**HOW TO COMPLETE THIS TASK:**
Going line by line through the records below, count those containing the word "minus", then give only the count.

START SUPPLIED DATA

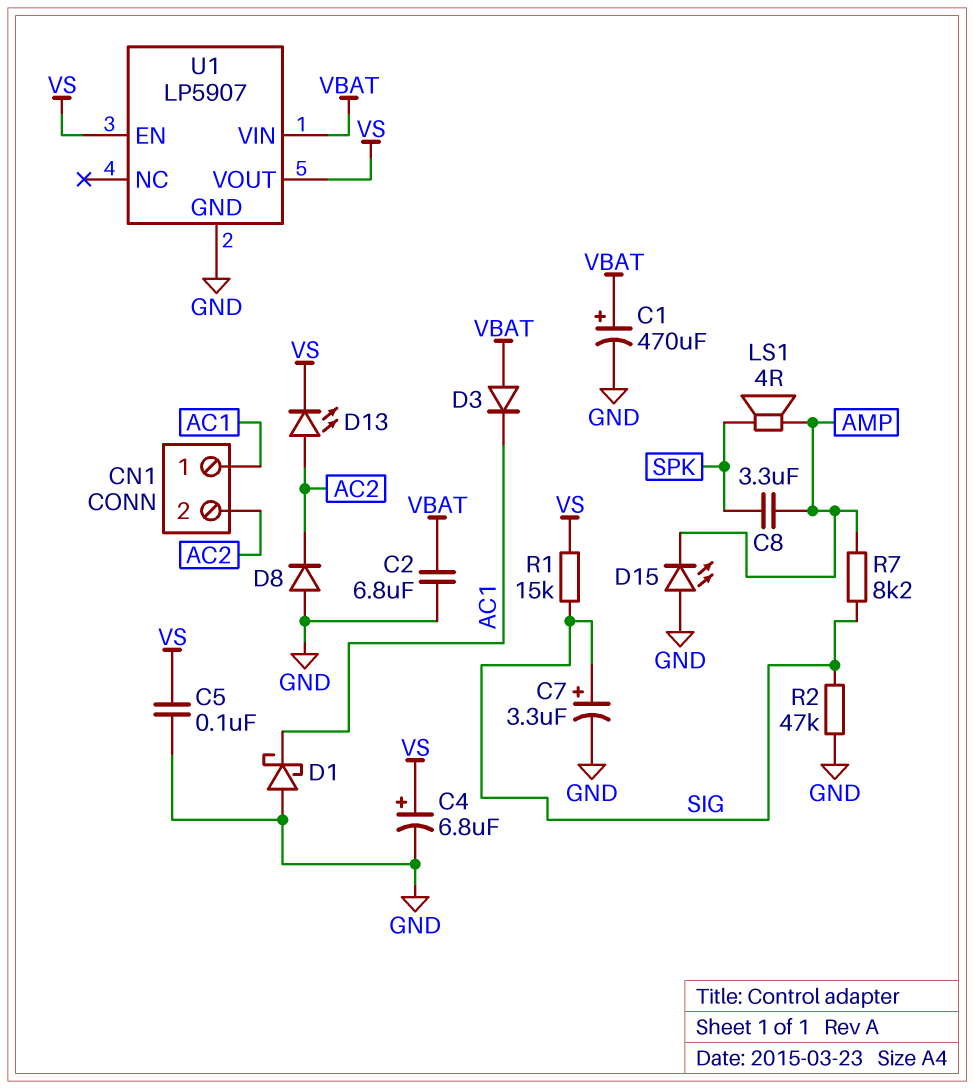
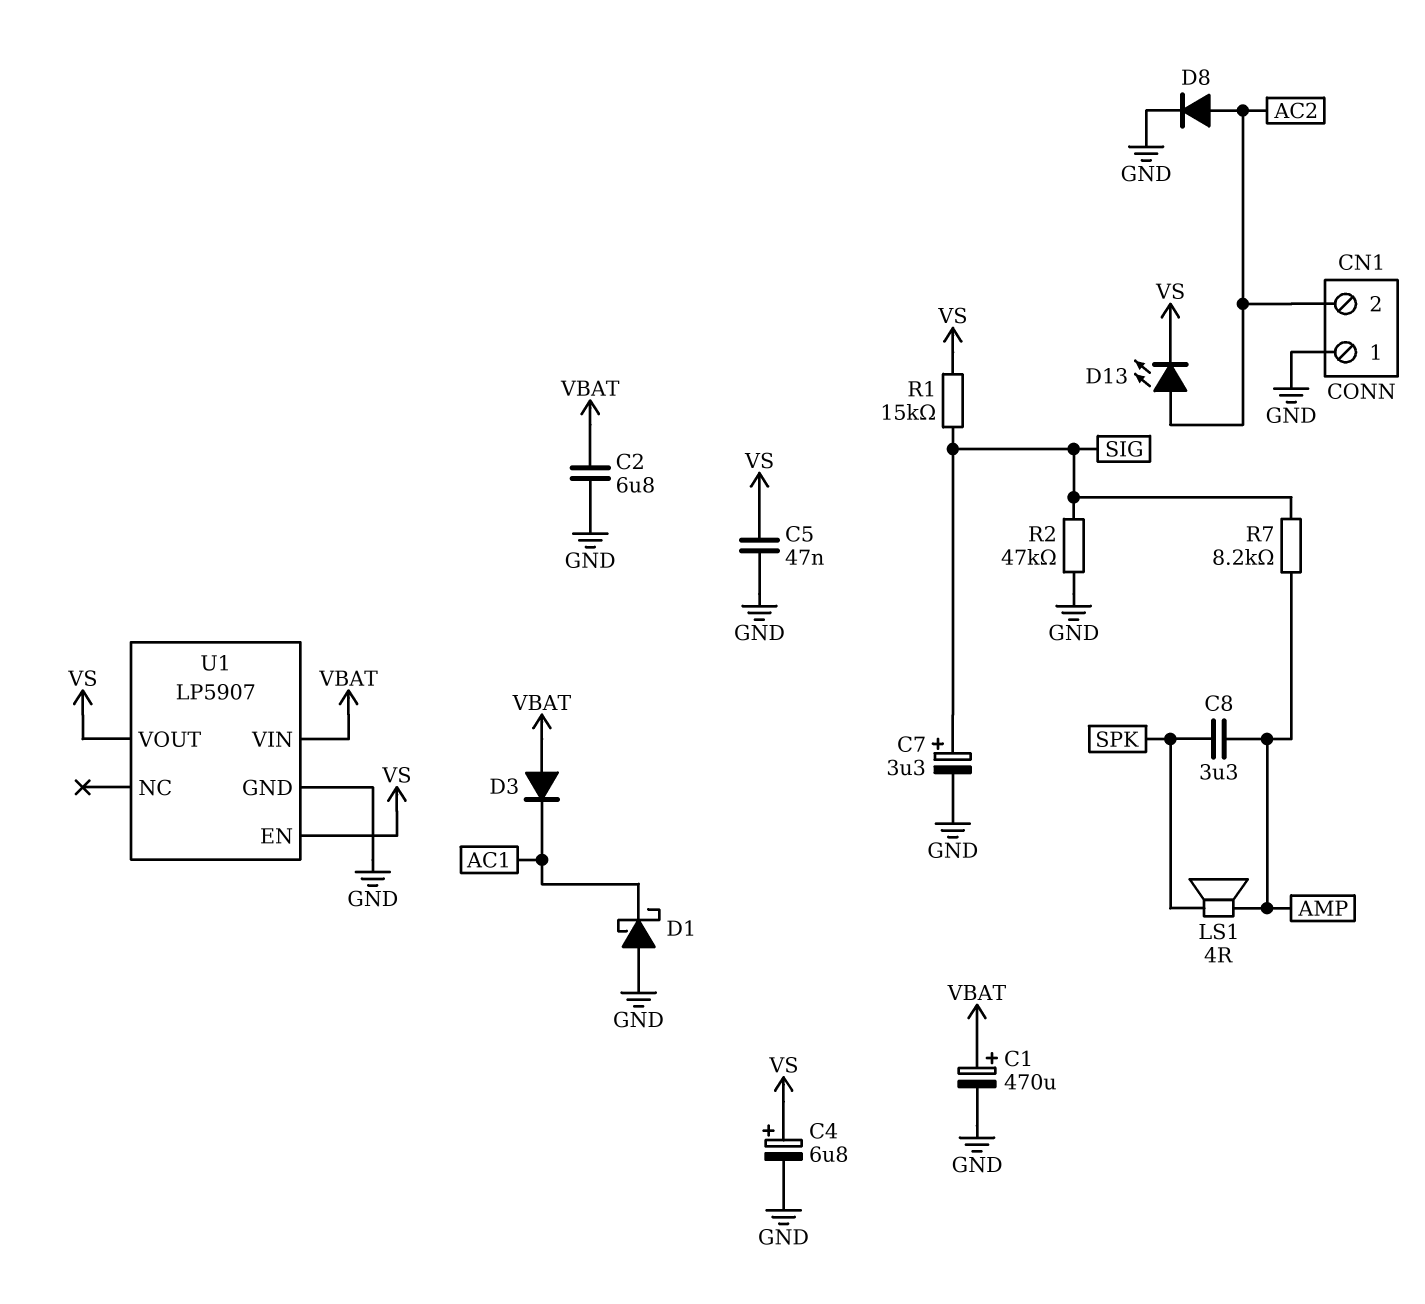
C5: 100nF (GND, VS) -> 47nF (GND, VS)
CN1 pin 1: AC1 -> GND
D8: diode (A GND, K AC2) -> diode (A AC2, K GND)
D15: LED (A GND, K AMP) -> none

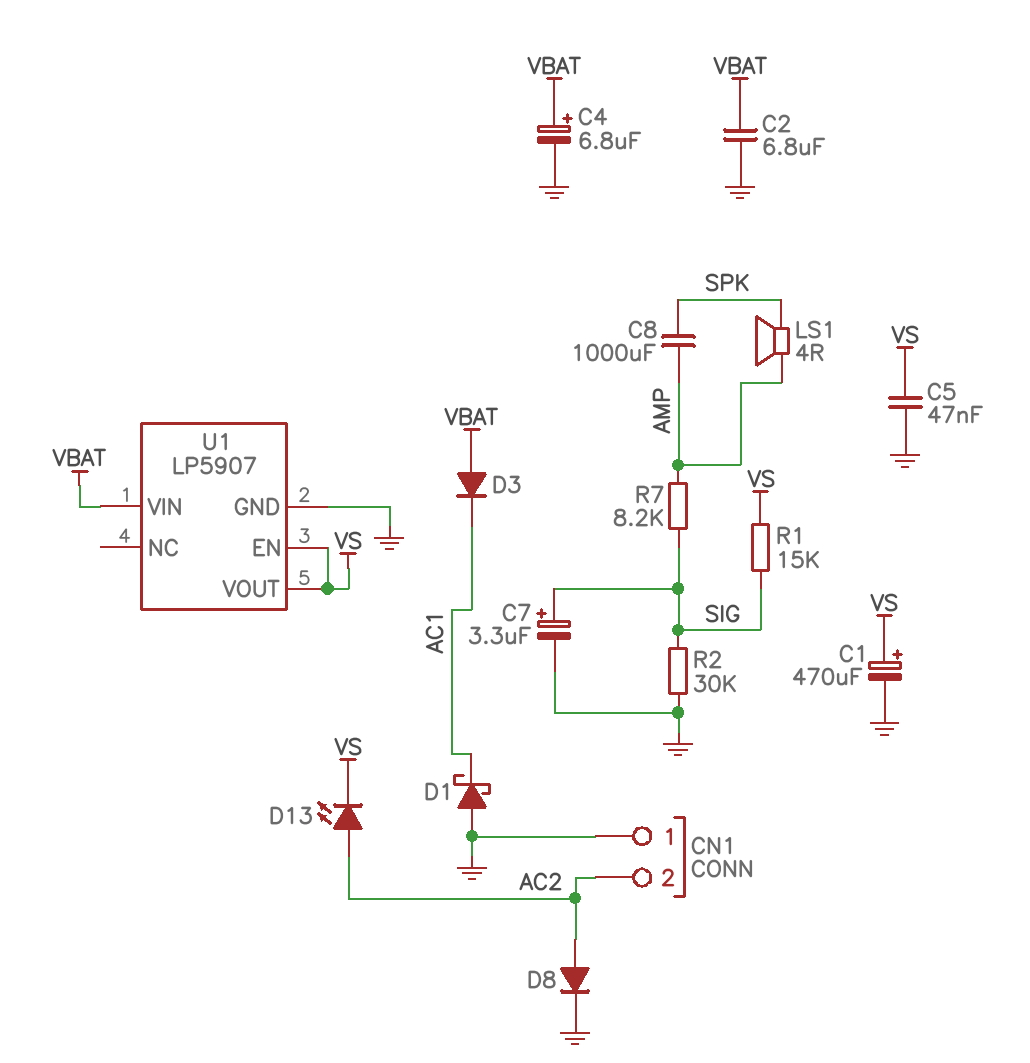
C1: 470uF (plus VBAT, minus GND) -> 470uF (plus VS, minus GND)
C4: 6.8uF (plus VS, minus GND) -> 6.8uF (plus VBAT, minus GND)
C8: 3.3uF (AMP, SPK) -> 1000uF (AMP, SPK)
R2: 47k (GND, SIG) -> 30k (GND, SIG)

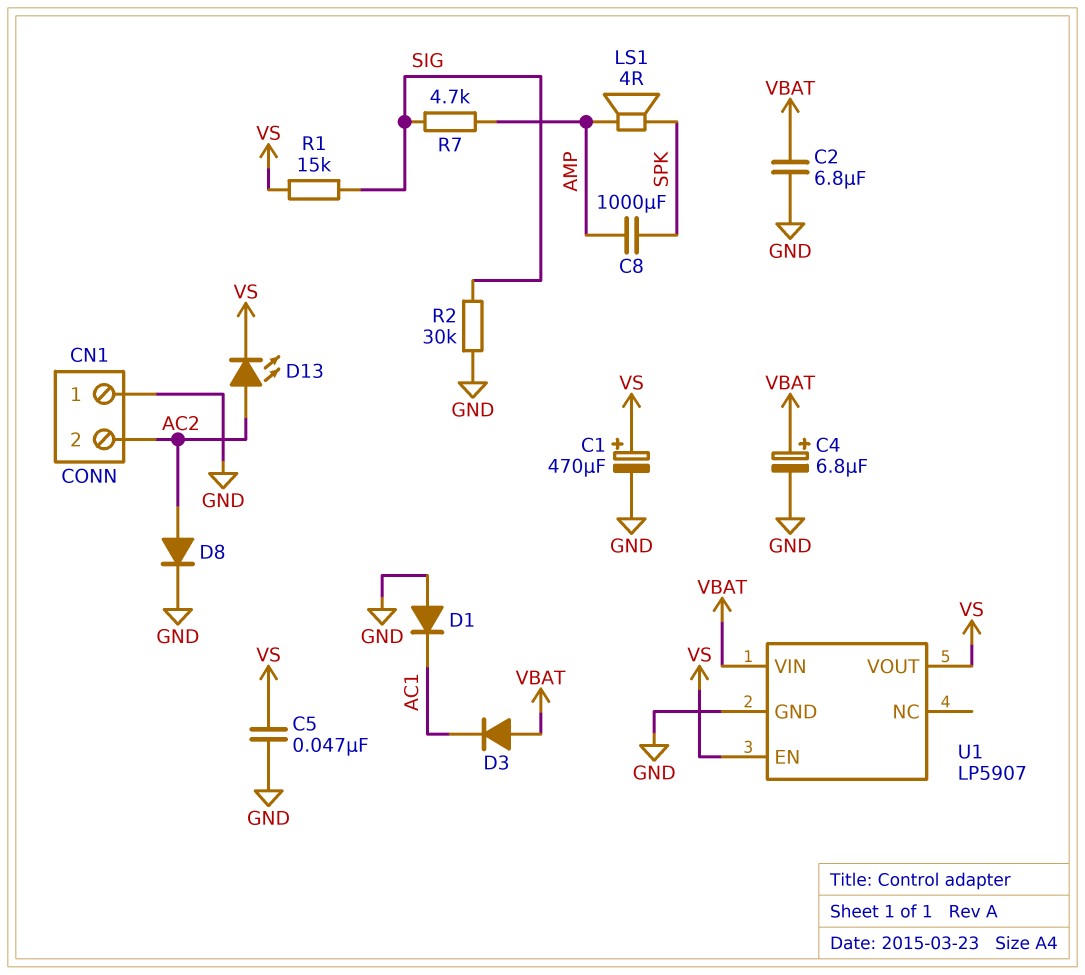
C7: 3.3uF (plus SIG, minus GND) -> none
D1: schottky (A GND, K AC1) -> diode (A GND, K AC1)
R7: 8.2k (AMP, SIG) -> 4.7k (AMP, SIG)

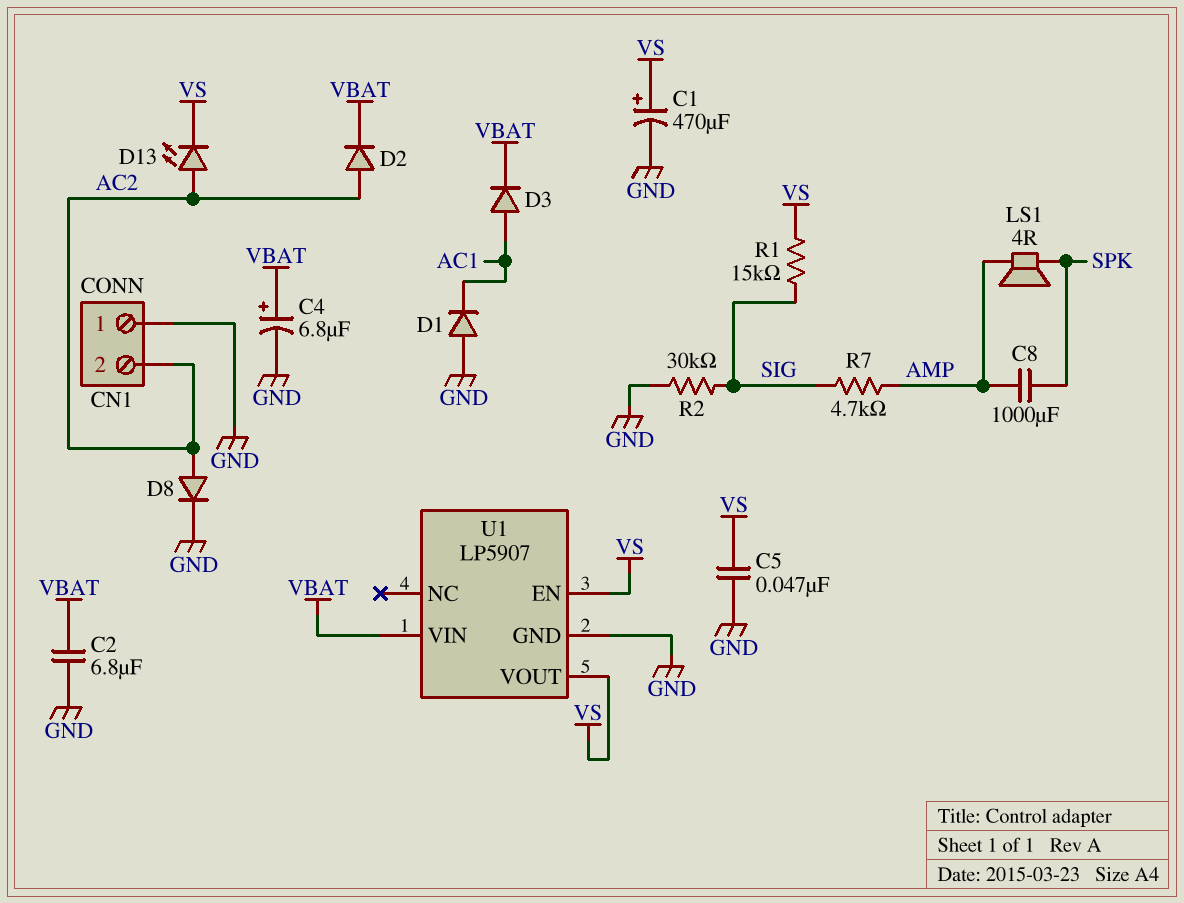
D2: none -> diode (A AC2, K VBAT)
D3: diode (A VBAT, K AC1) -> diode (A AC1, K VBAT)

END SUPPLIED DATA

**SOLUTION TO THE PROBLEM:**
3